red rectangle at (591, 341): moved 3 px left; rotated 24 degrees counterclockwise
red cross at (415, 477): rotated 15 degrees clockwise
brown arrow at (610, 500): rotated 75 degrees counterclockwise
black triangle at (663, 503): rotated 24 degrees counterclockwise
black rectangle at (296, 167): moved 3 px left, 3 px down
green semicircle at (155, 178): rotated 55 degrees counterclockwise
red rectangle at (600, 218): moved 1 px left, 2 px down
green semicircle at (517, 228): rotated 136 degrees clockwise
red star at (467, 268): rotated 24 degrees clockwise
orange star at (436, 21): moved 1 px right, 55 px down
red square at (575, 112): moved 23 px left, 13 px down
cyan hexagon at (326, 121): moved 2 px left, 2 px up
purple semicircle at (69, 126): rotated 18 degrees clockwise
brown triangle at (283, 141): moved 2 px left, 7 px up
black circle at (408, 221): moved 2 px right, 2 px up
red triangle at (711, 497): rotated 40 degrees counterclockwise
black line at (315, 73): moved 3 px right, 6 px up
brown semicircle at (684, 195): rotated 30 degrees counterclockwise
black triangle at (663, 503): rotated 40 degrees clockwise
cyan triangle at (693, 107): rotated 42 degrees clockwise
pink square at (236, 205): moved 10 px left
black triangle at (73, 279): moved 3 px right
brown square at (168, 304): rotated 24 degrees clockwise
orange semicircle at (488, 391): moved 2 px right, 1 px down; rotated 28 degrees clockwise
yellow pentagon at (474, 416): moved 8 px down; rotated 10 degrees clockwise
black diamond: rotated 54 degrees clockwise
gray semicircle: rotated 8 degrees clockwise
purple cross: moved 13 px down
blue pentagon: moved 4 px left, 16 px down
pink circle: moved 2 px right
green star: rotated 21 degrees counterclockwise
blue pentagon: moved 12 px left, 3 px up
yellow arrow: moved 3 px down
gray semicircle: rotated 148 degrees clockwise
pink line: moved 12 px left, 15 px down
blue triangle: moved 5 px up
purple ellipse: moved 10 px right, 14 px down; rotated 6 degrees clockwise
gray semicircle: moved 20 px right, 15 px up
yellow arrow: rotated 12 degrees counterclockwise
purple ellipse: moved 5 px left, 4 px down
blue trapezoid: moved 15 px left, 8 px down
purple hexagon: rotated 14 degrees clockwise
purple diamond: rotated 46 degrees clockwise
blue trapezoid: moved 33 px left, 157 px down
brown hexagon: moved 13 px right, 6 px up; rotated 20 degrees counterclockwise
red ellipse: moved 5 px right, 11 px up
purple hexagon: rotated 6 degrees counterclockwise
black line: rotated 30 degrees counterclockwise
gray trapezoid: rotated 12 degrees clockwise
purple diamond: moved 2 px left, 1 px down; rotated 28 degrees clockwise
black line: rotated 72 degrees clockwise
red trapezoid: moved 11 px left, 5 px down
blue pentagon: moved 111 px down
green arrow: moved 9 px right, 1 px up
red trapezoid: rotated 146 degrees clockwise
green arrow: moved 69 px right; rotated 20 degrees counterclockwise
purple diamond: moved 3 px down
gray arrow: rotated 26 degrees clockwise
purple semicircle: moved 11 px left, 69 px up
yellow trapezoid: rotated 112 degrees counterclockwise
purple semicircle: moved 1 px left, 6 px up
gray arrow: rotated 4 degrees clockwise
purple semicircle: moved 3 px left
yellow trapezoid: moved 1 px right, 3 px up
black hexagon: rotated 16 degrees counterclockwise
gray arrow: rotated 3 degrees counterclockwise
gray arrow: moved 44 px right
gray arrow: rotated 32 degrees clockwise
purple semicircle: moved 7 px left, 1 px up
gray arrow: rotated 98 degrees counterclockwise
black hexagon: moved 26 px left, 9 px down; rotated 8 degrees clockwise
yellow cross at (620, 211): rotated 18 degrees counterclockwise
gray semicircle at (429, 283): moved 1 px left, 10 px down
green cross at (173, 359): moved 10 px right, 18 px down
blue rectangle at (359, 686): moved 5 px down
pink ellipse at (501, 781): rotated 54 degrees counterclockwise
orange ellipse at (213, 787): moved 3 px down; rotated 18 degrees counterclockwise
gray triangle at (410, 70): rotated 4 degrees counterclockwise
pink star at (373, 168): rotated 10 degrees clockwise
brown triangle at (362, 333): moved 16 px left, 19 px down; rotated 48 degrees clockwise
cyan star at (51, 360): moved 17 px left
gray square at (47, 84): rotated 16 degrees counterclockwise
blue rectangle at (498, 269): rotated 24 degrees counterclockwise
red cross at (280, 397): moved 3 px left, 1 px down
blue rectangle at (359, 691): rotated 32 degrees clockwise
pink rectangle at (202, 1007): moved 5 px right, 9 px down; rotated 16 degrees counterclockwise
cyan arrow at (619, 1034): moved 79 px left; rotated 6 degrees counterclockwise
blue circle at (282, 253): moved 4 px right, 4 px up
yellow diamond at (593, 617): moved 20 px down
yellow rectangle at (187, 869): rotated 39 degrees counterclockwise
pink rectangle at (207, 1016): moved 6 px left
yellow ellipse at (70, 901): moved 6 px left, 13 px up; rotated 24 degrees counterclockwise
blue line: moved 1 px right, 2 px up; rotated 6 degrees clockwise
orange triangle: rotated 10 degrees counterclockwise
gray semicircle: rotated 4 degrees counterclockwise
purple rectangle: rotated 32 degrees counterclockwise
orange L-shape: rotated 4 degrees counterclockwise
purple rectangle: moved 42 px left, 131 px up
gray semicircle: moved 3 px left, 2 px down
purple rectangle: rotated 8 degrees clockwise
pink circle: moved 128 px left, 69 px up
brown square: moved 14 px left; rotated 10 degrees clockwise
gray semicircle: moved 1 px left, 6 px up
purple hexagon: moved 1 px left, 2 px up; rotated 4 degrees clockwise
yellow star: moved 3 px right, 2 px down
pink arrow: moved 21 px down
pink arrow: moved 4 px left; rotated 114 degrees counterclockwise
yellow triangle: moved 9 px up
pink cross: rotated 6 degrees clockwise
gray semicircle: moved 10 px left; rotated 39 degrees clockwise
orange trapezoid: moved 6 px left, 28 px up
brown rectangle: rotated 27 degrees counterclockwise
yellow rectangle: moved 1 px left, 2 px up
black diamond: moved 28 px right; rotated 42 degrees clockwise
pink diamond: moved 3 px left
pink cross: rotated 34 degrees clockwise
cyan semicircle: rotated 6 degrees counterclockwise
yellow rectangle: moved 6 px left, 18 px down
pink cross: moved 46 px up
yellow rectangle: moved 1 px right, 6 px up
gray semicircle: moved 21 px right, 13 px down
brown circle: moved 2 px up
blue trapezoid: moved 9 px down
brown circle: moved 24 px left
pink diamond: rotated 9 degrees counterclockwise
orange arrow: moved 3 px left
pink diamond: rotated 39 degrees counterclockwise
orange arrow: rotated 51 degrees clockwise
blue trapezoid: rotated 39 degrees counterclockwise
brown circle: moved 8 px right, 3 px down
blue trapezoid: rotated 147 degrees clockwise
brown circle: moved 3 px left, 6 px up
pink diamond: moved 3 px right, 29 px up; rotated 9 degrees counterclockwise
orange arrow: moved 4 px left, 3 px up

§

» **To be done**:
Reproduce without changes the rows above, from the first row through the row that contains "brown square at", including both of those rows.

» **Response to this exercise**:
red rectangle at (591, 341): moved 3 px left; rotated 24 degrees counterclockwise
red cross at (415, 477): rotated 15 degrees clockwise
brown arrow at (610, 500): rotated 75 degrees counterclockwise
black triangle at (663, 503): rotated 24 degrees counterclockwise
black rectangle at (296, 167): moved 3 px left, 3 px down
green semicircle at (155, 178): rotated 55 degrees counterclockwise
red rectangle at (600, 218): moved 1 px left, 2 px down
green semicircle at (517, 228): rotated 136 degrees clockwise
red star at (467, 268): rotated 24 degrees clockwise
orange star at (436, 21): moved 1 px right, 55 px down
red square at (575, 112): moved 23 px left, 13 px down
cyan hexagon at (326, 121): moved 2 px left, 2 px up
purple semicircle at (69, 126): rotated 18 degrees clockwise
brown triangle at (283, 141): moved 2 px left, 7 px up
black circle at (408, 221): moved 2 px right, 2 px up
red triangle at (711, 497): rotated 40 degrees counterclockwise
black line at (315, 73): moved 3 px right, 6 px up
brown semicircle at (684, 195): rotated 30 degrees counterclockwise
black triangle at (663, 503): rotated 40 degrees clockwise
cyan triangle at (693, 107): rotated 42 degrees clockwise
pink square at (236, 205): moved 10 px left
black triangle at (73, 279): moved 3 px right
brown square at (168, 304): rotated 24 degrees clockwise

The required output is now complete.